[Stored data entries]
···

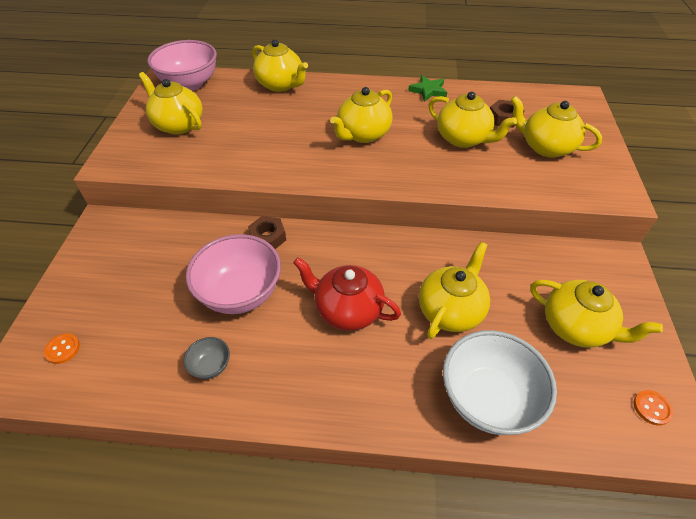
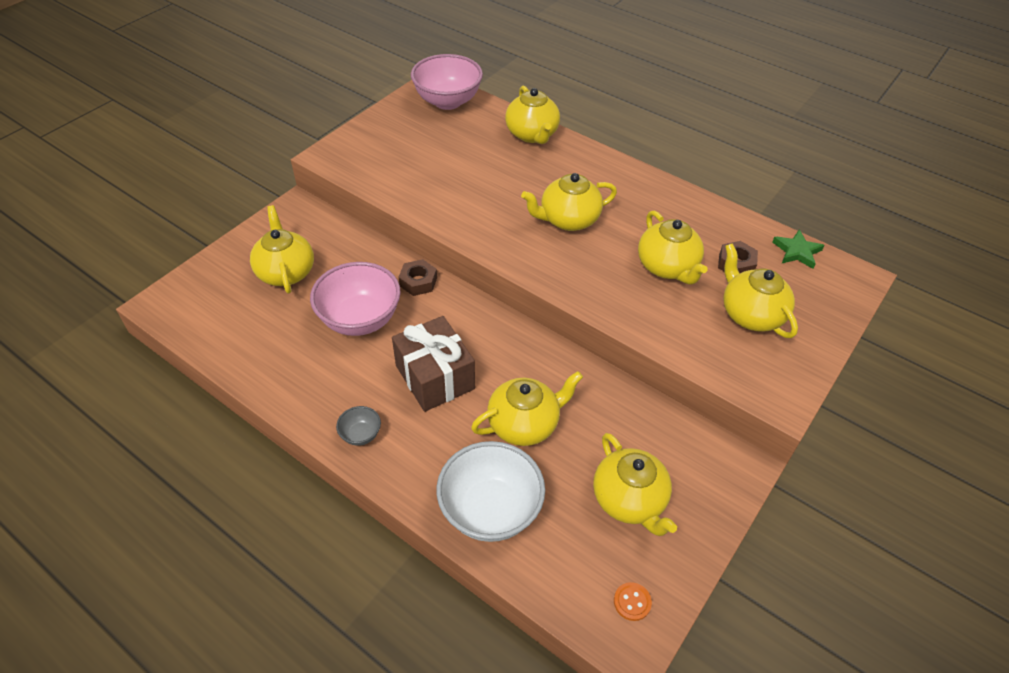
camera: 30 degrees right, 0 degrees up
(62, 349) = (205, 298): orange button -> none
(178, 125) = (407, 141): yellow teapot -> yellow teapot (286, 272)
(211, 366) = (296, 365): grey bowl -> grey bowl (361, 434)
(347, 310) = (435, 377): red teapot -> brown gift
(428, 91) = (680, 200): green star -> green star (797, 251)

···

> _Work instruction_
How many lines of these entries contain "teapot"? Answer with the number and nothing else.

> _Solution to this problem_
2